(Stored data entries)

====

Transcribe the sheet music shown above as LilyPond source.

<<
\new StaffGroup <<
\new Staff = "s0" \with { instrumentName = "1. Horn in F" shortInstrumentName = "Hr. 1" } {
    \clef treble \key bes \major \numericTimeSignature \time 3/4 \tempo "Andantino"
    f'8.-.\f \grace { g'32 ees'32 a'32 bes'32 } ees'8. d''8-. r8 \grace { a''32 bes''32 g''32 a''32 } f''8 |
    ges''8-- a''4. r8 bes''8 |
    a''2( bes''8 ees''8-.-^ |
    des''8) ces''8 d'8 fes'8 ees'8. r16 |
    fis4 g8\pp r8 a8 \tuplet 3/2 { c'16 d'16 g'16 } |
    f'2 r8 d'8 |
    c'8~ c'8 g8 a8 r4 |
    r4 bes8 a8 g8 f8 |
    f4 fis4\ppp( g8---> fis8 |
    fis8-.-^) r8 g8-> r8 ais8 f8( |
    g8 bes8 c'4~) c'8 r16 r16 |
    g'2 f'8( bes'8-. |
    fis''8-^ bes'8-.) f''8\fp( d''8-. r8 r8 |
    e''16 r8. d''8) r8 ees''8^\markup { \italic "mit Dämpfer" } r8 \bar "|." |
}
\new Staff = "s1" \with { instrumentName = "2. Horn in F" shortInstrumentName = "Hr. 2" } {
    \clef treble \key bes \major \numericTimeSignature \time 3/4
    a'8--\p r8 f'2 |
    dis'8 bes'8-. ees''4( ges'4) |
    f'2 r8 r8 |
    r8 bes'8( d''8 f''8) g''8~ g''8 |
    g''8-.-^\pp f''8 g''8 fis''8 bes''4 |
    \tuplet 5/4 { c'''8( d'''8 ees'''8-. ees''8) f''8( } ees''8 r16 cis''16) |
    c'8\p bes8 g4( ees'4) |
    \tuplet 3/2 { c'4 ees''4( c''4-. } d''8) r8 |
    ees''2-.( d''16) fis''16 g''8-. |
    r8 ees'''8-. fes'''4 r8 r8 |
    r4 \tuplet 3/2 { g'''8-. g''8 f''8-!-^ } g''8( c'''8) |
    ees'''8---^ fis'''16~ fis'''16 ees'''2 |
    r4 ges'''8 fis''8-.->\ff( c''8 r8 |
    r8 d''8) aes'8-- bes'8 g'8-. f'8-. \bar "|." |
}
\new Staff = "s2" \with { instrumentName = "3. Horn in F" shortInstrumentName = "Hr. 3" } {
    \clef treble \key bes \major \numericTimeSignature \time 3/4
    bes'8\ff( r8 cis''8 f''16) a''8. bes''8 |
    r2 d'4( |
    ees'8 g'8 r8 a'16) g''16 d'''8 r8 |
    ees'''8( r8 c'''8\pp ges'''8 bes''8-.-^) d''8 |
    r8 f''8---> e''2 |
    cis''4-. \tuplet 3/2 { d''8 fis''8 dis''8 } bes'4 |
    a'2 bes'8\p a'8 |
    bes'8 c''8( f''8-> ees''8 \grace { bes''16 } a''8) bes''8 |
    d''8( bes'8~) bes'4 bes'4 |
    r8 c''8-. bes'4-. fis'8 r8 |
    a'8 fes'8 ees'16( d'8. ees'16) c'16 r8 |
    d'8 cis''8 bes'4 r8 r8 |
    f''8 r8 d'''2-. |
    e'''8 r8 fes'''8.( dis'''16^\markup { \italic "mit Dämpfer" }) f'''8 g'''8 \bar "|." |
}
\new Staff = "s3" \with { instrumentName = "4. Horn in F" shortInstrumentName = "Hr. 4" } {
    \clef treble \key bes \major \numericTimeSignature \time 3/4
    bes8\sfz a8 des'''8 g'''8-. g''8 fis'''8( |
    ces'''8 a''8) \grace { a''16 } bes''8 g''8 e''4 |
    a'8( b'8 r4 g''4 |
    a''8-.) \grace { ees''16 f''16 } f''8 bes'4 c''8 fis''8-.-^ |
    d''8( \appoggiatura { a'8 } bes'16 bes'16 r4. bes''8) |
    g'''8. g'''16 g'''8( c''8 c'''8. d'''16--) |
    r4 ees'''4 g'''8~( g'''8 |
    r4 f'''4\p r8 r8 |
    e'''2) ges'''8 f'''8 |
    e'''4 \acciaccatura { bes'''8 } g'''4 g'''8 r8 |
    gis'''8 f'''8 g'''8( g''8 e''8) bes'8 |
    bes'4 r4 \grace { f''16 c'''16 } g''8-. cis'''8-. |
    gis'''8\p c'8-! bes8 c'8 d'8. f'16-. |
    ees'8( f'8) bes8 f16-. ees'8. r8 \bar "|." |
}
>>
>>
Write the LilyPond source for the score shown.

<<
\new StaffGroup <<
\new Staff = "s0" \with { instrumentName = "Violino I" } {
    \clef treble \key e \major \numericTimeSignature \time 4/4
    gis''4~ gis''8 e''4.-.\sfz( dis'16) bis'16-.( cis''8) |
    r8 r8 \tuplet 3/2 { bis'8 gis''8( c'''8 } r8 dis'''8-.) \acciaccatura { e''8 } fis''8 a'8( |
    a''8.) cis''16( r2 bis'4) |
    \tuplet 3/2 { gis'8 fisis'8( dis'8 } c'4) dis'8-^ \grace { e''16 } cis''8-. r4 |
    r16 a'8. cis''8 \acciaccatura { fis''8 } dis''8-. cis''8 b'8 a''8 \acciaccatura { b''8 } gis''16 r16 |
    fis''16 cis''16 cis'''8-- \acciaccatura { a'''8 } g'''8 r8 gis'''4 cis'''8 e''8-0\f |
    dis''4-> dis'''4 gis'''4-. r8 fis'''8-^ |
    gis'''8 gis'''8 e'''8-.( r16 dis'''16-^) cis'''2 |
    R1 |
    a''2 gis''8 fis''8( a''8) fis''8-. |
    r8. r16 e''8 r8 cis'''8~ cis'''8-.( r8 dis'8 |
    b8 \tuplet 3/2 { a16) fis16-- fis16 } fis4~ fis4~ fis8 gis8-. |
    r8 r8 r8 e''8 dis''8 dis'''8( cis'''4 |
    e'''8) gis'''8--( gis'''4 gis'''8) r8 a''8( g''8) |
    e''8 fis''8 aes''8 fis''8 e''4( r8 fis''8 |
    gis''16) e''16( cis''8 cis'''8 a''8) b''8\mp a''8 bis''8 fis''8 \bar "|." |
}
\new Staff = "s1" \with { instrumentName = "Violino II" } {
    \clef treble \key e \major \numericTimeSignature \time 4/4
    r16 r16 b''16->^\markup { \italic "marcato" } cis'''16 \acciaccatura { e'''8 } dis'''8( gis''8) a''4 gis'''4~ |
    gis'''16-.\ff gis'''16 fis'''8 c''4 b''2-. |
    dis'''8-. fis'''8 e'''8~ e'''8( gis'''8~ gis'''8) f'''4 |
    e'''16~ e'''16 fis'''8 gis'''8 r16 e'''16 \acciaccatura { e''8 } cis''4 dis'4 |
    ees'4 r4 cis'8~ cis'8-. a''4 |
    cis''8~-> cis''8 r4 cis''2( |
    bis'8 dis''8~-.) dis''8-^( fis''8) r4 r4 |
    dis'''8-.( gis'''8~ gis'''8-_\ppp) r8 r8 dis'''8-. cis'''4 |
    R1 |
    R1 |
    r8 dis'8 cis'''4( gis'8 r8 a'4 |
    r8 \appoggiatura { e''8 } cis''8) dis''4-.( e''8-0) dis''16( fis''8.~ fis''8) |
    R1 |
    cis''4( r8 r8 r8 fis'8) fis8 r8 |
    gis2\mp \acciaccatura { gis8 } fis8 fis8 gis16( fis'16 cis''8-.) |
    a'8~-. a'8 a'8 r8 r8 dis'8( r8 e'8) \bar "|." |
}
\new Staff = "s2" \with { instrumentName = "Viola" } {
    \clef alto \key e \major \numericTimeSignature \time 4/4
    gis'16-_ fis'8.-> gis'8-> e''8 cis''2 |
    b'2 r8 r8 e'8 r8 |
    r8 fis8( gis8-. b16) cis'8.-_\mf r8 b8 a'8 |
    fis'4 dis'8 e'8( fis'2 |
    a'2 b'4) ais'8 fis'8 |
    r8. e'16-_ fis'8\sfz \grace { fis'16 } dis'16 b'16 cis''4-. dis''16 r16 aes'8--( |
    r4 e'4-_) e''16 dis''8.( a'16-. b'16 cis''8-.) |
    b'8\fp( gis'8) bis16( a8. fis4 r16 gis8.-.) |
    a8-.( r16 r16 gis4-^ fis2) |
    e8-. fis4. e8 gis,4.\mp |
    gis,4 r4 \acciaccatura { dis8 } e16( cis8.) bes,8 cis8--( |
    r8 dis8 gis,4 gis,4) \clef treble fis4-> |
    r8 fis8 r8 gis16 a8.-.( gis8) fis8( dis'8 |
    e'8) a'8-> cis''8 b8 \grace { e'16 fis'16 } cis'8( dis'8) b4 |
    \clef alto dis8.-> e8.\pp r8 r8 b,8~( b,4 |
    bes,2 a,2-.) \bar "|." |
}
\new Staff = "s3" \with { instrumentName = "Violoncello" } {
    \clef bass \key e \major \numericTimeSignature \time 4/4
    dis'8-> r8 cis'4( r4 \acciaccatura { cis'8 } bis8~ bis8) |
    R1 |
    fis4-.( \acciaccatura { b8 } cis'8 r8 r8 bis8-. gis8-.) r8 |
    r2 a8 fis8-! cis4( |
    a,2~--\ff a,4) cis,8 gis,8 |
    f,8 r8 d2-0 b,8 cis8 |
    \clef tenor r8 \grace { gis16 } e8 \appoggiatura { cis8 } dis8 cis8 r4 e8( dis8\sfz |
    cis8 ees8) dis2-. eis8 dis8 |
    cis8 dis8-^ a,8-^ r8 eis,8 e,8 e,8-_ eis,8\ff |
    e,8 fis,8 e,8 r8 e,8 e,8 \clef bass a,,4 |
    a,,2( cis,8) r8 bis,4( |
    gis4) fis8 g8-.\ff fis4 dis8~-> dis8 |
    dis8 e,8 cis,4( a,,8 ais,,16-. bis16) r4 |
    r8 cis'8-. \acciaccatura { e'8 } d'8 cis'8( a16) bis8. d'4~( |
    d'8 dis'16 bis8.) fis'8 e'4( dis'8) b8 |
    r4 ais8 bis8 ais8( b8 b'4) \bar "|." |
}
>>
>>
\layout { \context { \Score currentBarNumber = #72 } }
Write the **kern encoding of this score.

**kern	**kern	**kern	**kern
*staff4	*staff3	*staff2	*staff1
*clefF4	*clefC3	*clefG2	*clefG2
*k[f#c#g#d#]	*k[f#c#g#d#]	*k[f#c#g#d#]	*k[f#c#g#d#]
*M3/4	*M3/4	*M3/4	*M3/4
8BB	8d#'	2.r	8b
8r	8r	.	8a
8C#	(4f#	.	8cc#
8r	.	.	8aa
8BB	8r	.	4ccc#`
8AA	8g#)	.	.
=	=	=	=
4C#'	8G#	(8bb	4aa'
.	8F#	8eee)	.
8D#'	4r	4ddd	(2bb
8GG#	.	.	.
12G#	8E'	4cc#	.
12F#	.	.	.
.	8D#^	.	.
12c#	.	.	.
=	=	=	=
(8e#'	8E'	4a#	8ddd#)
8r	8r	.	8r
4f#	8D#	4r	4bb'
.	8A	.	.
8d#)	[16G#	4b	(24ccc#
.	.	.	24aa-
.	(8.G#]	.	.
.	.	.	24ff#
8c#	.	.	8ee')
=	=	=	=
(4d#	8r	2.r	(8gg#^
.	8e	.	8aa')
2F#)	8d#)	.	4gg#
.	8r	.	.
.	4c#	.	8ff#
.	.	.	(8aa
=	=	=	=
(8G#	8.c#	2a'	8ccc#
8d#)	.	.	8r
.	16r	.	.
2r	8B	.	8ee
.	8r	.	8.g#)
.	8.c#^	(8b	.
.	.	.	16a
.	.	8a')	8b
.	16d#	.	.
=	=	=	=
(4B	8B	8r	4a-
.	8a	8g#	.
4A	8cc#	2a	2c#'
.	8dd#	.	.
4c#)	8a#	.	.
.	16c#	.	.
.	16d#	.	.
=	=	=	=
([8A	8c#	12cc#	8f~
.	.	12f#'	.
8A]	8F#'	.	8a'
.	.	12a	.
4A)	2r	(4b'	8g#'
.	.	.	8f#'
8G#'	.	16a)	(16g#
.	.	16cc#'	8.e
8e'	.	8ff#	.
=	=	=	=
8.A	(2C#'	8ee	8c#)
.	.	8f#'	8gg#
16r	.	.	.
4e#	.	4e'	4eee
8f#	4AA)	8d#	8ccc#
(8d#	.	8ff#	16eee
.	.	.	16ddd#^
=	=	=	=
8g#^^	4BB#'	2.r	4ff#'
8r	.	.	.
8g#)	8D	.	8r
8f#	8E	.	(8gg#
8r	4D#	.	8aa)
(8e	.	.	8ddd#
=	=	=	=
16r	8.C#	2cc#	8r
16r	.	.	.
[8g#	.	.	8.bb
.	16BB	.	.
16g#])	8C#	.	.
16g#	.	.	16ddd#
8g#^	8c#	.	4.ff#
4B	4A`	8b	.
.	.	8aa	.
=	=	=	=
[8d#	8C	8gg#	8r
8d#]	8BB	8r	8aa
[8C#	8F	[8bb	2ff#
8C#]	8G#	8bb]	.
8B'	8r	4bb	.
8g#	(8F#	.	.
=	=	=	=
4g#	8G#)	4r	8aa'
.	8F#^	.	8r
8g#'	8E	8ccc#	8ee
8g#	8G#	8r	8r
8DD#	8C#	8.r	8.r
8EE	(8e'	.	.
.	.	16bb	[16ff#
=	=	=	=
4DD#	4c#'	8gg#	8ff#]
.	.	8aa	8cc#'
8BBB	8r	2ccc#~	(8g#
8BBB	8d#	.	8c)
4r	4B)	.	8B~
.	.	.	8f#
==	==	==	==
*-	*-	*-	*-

====

* _Your objective_: Find every line in the entries above that contains the string "LilyPond", with uppercase and lowercase letters matching, and copy each of those lines.

* _Task result_:
Transcribe the sheet music shown above as LilyPond source.
Write the LilyPond source for the score shown.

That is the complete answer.